Go through the entries and transcribe each one exactly, dropping the pictures.

[[ Records provided open ]]

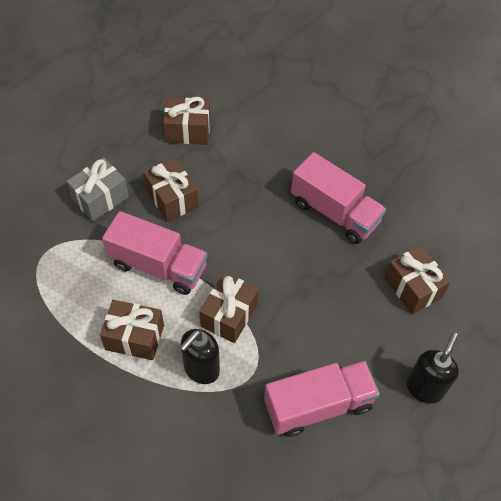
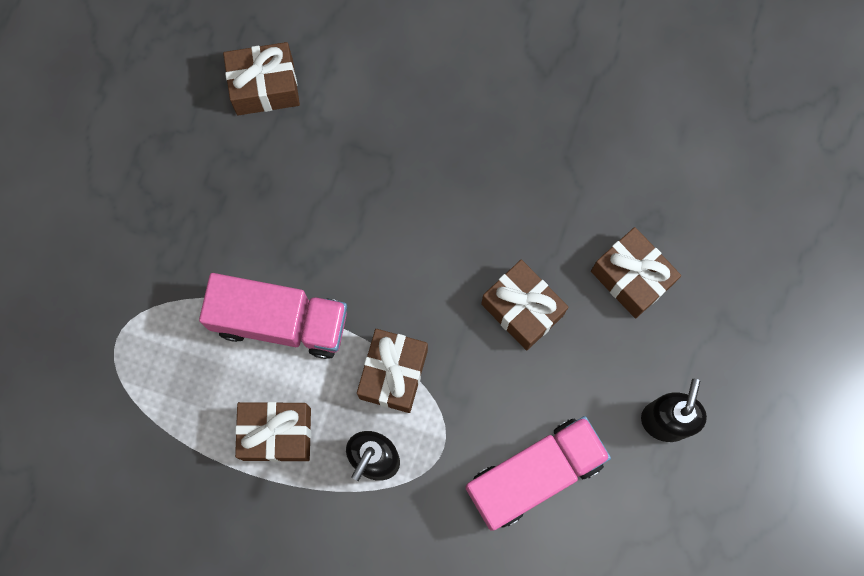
camera: 10 degrees left, 20 degrees up
(100, 198) = (169, 232): grey gift -> none
(172, 199) = (271, 210): brown gift -> brown gift (522, 309)
(334, 212) = (506, 181): pink truck -> none

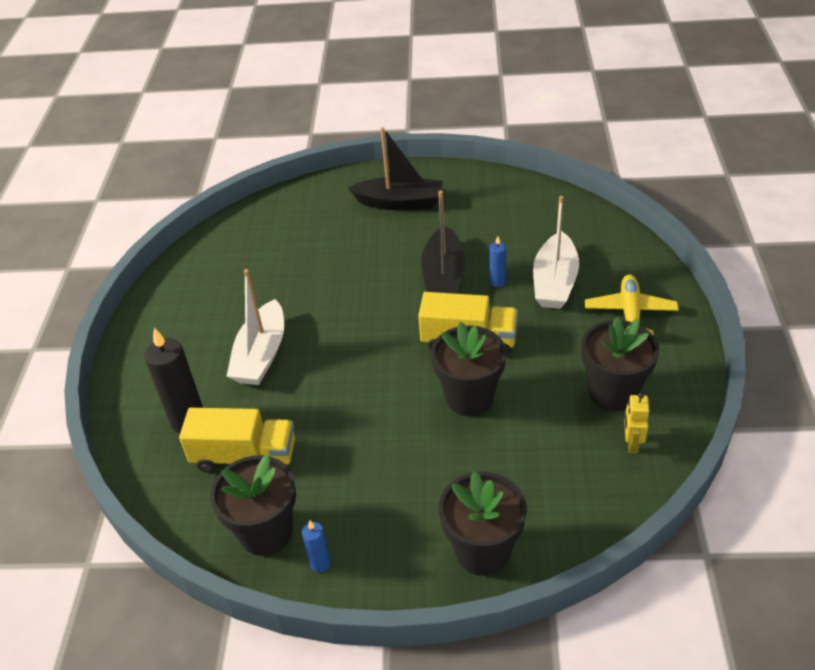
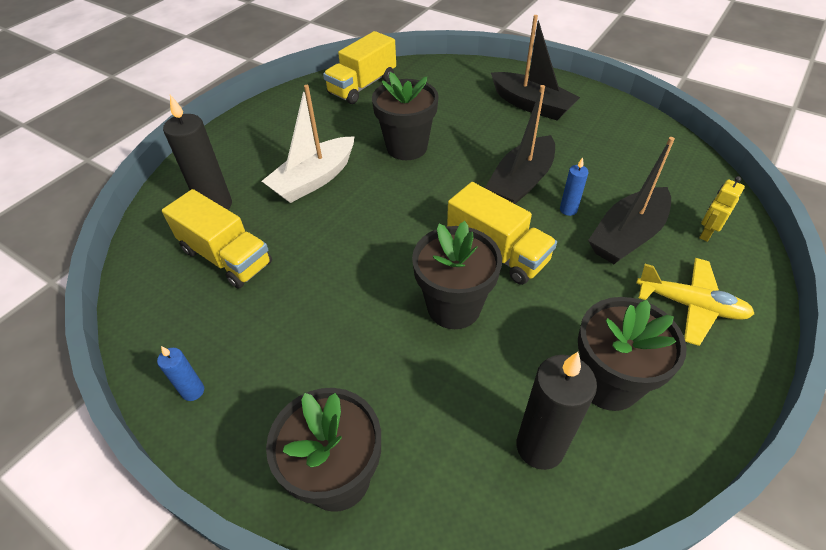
camera: 30 degrees right, 5 degrees up
(225, 248) = (362, 86): none -> yellow truck
(266, 532) = (180, 333): black flower pot -> black flower pot (407, 147)
(555, 282) = (627, 236): white boat -> black boat
(599, 456) = (540, 446): none -> black candle
(630, 313) = (690, 305): yellow plane -> yellow plane turned 75 degrees clockwise
(632, 443) = (589, 454): yellow robot -> yellow robot (706, 233)

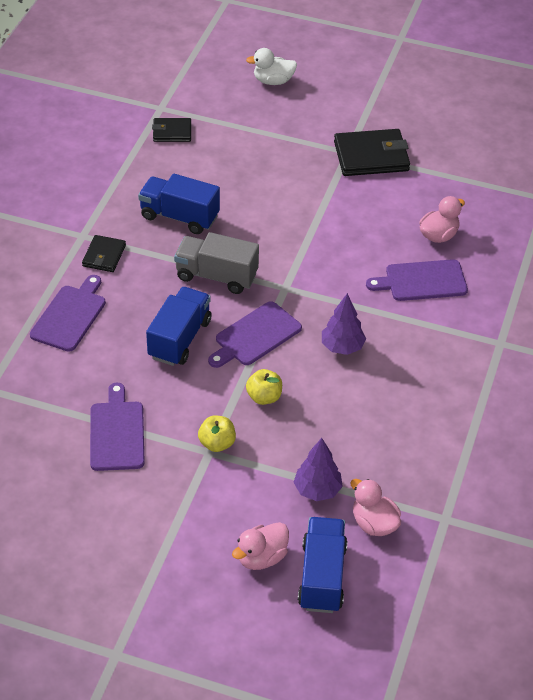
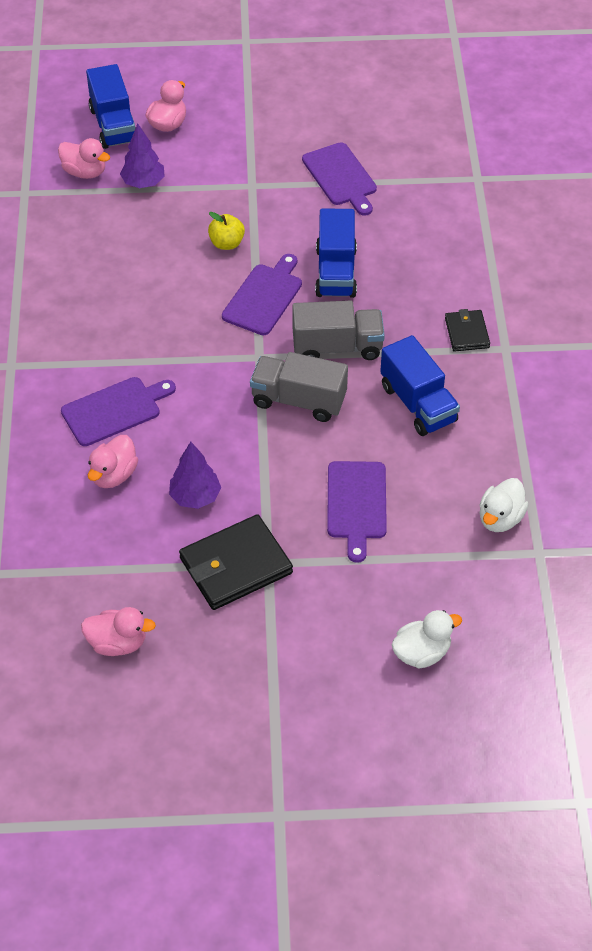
camera: 160 degrees right, 5 degrees up
(70, 316) = (455, 262): purple cutting board -> purple cutting board (356, 504)
(172, 132) = (500, 518): black wallet -> white duck
(179, 217) = (418, 404): blue truck -> blue truck turned 60 degrees clockwise
(217, 443) = (248, 193): yellow apple -> none
(270, 246) = (298, 400): none -> grey truck
(342, 347) = (172, 312): purple tree -> purple tree (195, 497)
(469, 137) = (118, 643): none -> pink duck

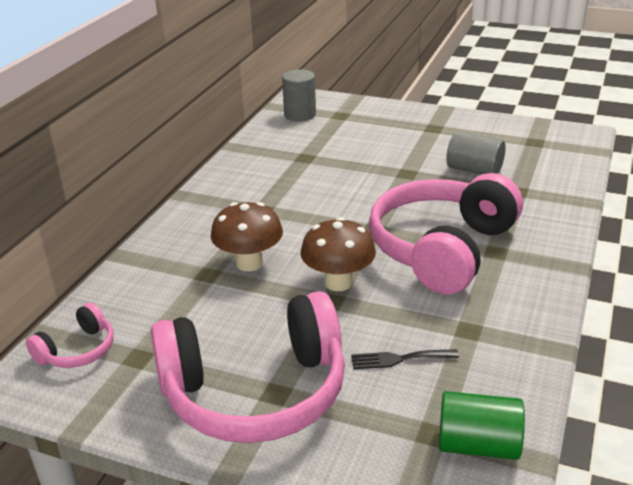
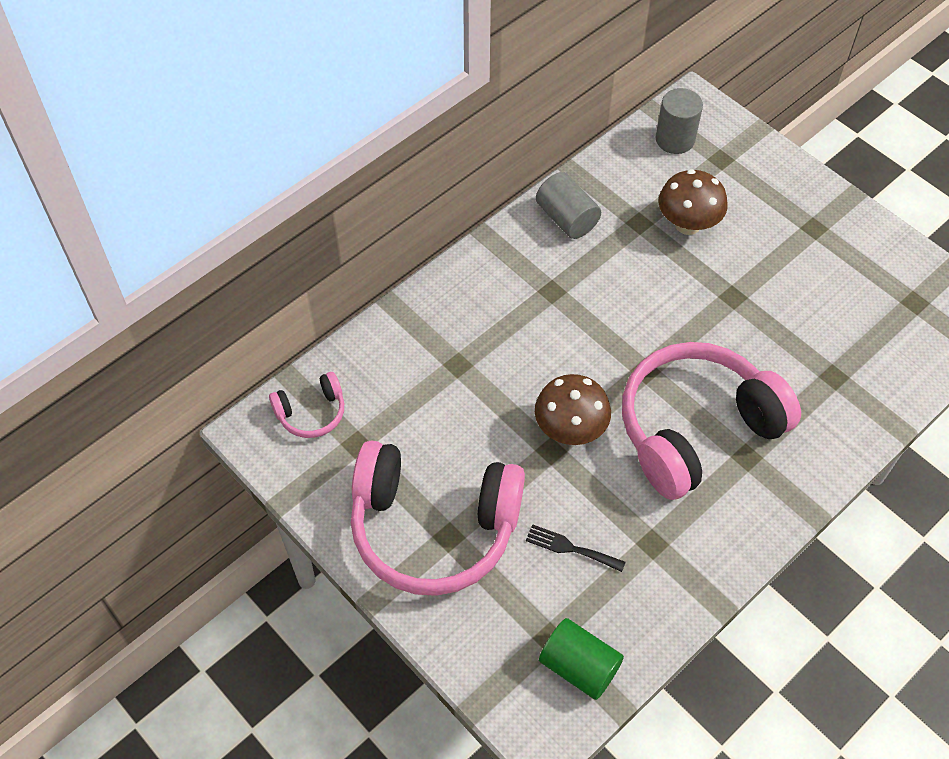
camera: 25 degrees right, 25 degrees up
(249, 263) = (502, 366): brown mushroom -> brown mushroom (687, 224)
(474, 170) = (810, 322): grey cylinder -> grey cylinder (566, 218)

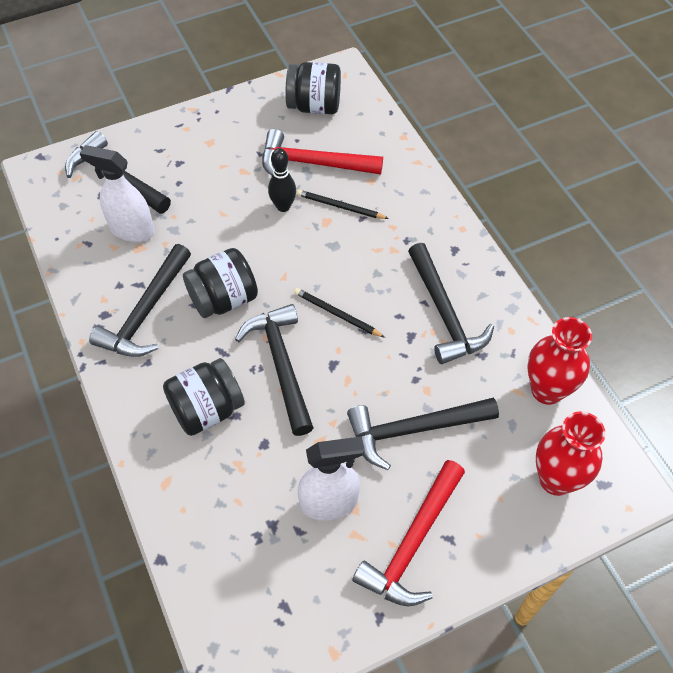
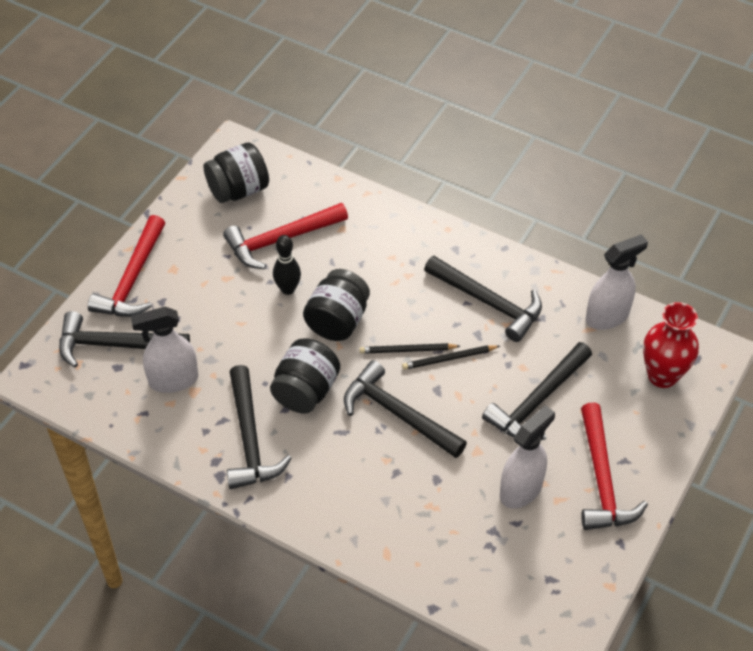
camera: 35 degrees left, 5 degrees down
(173, 134) = (132, 279): none -> red hammer
(207, 409) = (369, 481): black jar -> black jar (337, 321)
(340, 206) = (335, 264): black pencil -> black pencil (449, 359)
(547, 390) = (607, 316): red vase -> white spray bottle

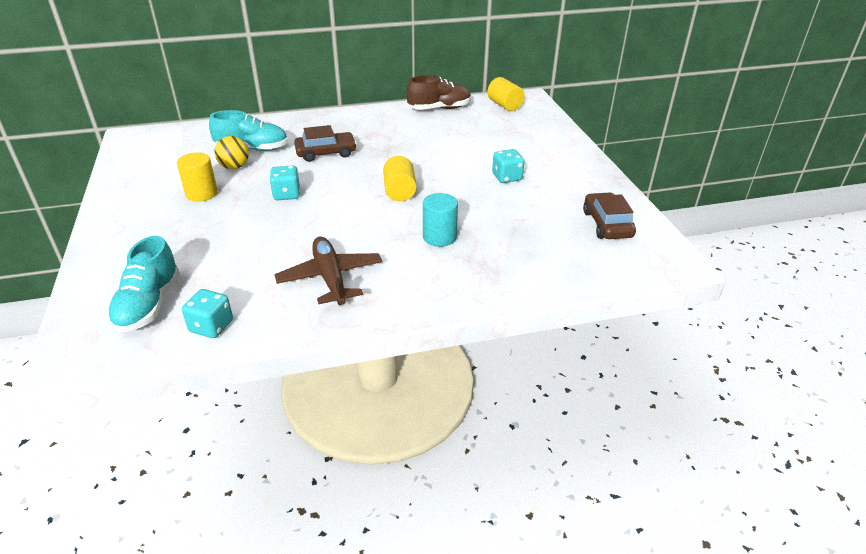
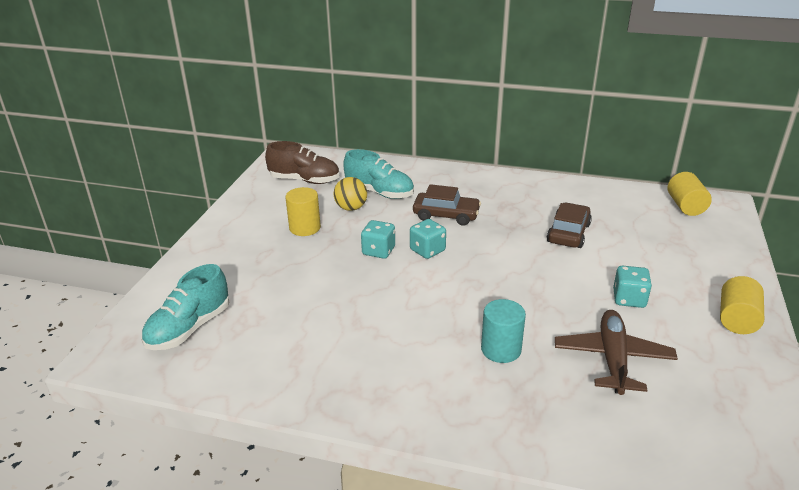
camera: 30 degrees right, 5 degrees down
(211, 326) = (222, 370): turquoise dice -> turquoise dice (427, 250)
(330, 278) = (358, 358): brown plane -> brown plane (612, 359)
(399, 191) = (493, 281): yellow cylinder -> yellow cylinder (737, 319)
(439, 108) = (602, 192): brown shoe -> brown shoe (304, 180)
(607, 224) = (723, 403): brown car -> brown car (568, 233)

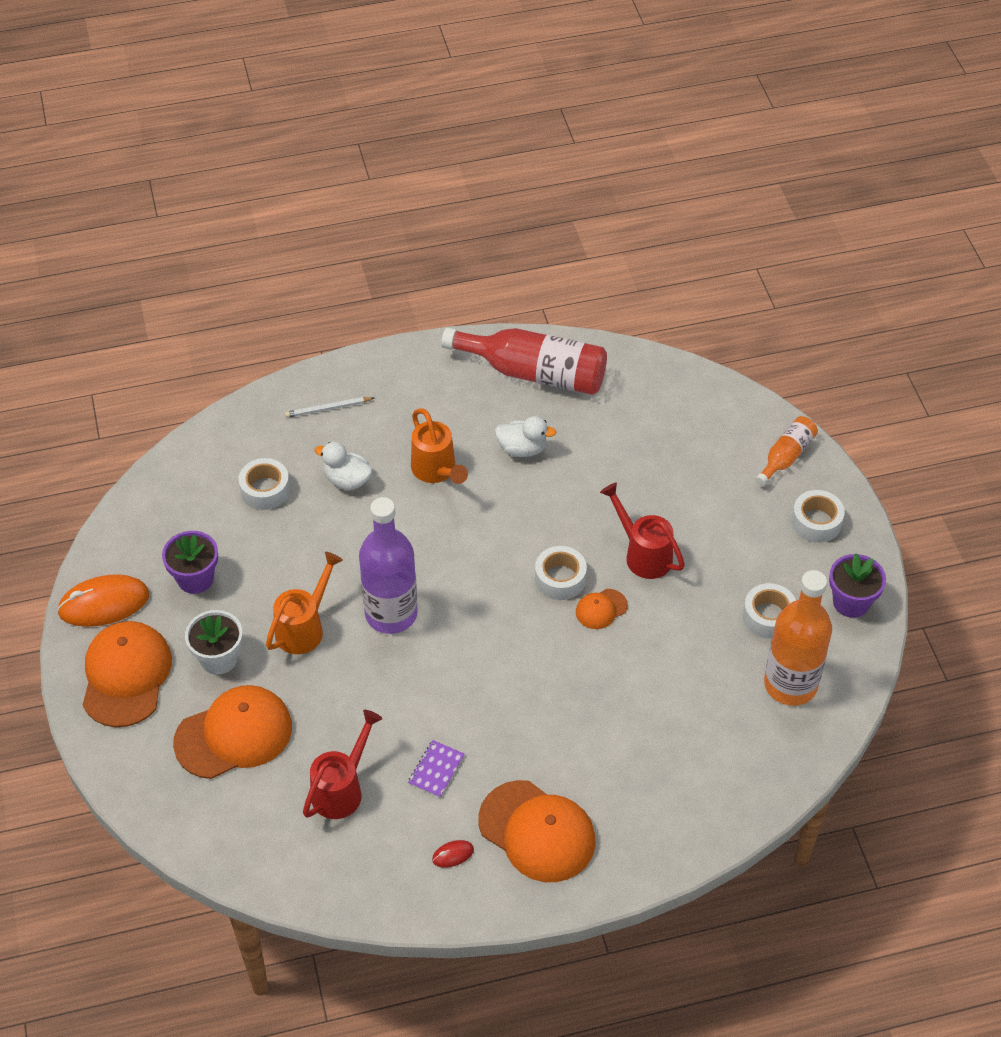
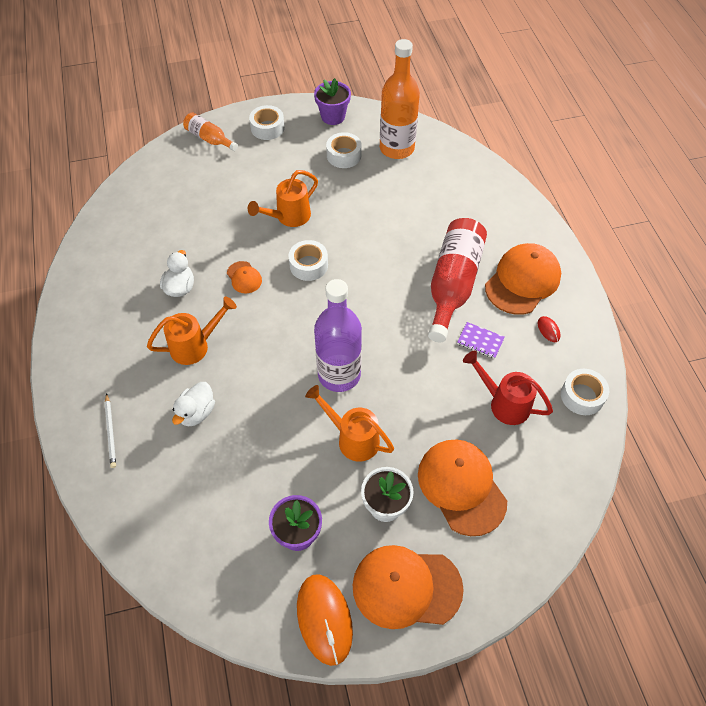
camera: 90 degrees left, 5 degrees up
(265, 490) = (200, 480): white tape -> white tape (582, 396)
(534, 373) = (101, 279): red bottle -> red bottle (453, 284)
(601, 609) = (336, 242): orange cap -> orange cap (244, 277)
(643, 554) = (289, 217): red watering can -> orange watering can

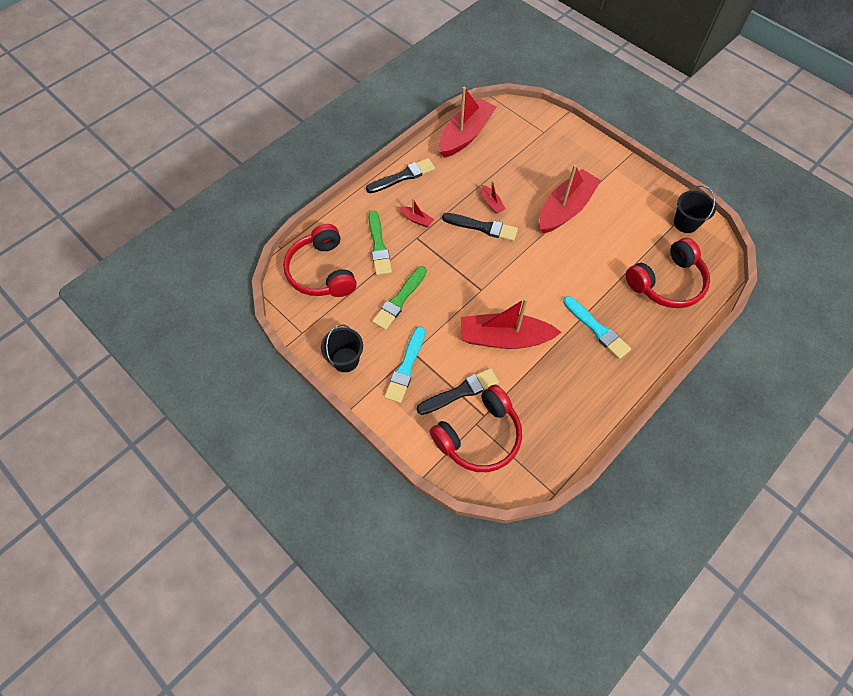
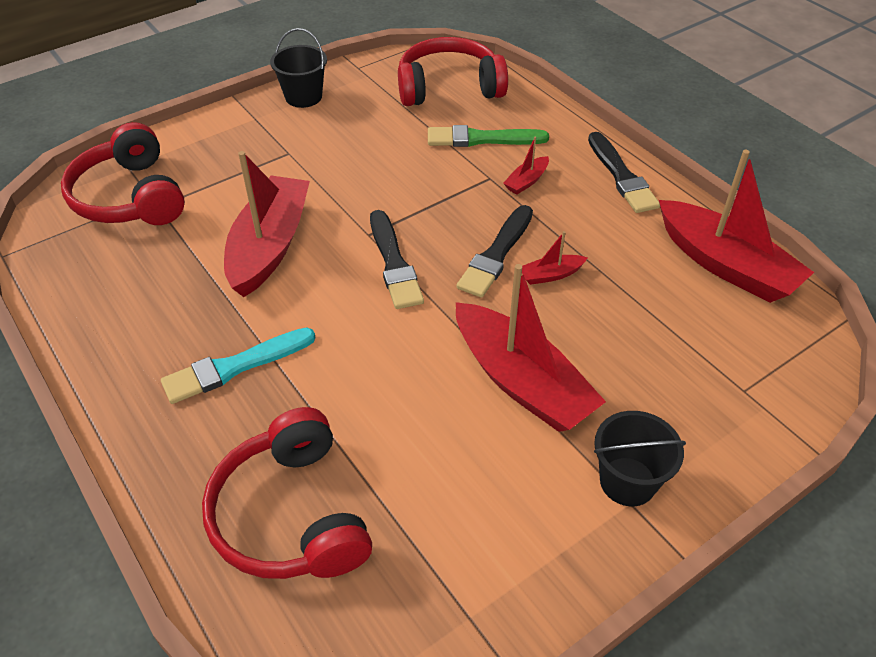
camera: 100 degrees right, 15 degrees down
(399, 300) = (379, 149): green brush -> none
(406, 367) = (268, 144): turquoise brush -> none
(460, 392) = (205, 188): black brush -> black brush (394, 263)
(685, 223) = (442, 612): black bucket -> black bucket (627, 481)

[[ Records provided closed ]]

→ **Solution below**:
camera: 10 degrees left, 20 degrees up
(100, 198) = (169, 232): grey gift -> none
(172, 199) = (271, 210): brown gift -> brown gift (522, 309)
(334, 212) = (506, 181): pink truck -> none

camera: 30 degrees right, 5 degrees up
(225, 248) = (362, 86): none -> yellow truck
(266, 532) = (180, 333): black flower pot -> black flower pot (407, 147)
(555, 282) = (627, 236): white boat -> black boat
(599, 456) = (540, 446): none -> black candle
(630, 313) = (690, 305): yellow plane -> yellow plane turned 75 degrees clockwise
(632, 443) = (589, 454): yellow robot -> yellow robot (706, 233)

camera: 160 degrees right, 5 degrees up
(70, 316) = (455, 262): purple cutting board -> purple cutting board (356, 504)
(172, 132) = (500, 518): black wallet -> white duck
(179, 217) = (418, 404): blue truck -> blue truck turned 60 degrees clockwise
(217, 443) = (248, 193): yellow apple -> none
(270, 246) = (298, 400): none -> grey truck
(342, 347) = (172, 312): purple tree -> purple tree (195, 497)
(469, 137) = (118, 643): none -> pink duck

camera: 25 degrees right, 25 degrees up
(249, 263) = (502, 366): brown mushroom -> brown mushroom (687, 224)
(474, 170) = (810, 322): grey cylinder -> grey cylinder (566, 218)

camera: 35 degrees left, 5 degrees down
(173, 134) = (132, 279): none -> red hammer
(207, 409) = (369, 481): black jar -> black jar (337, 321)
(340, 206) = (335, 264): black pencil -> black pencil (449, 359)
(547, 390) = (607, 316): red vase -> white spray bottle

camera: 30 degrees right, 5 degrees down
(211, 326) = (222, 370): turquoise dice -> turquoise dice (427, 250)
(330, 278) = (358, 358): brown plane -> brown plane (612, 359)
(399, 191) = (493, 281): yellow cylinder -> yellow cylinder (737, 319)
(439, 108) = (602, 192): brown shoe -> brown shoe (304, 180)
(607, 224) = (723, 403): brown car -> brown car (568, 233)

camera: 90 degrees left, 5 degrees up
(265, 490) = (200, 480): white tape -> white tape (582, 396)
(534, 373) = (101, 279): red bottle -> red bottle (453, 284)
(601, 609) = (336, 242): orange cap -> orange cap (244, 277)
(643, 554) = (289, 217): red watering can -> orange watering can

camera: 100 degrees right, 15 degrees down
(399, 300) = (379, 149): green brush -> none
(406, 367) = (268, 144): turquoise brush -> none
(460, 392) = (205, 188): black brush -> black brush (394, 263)
(685, 223) = (442, 612): black bucket -> black bucket (627, 481)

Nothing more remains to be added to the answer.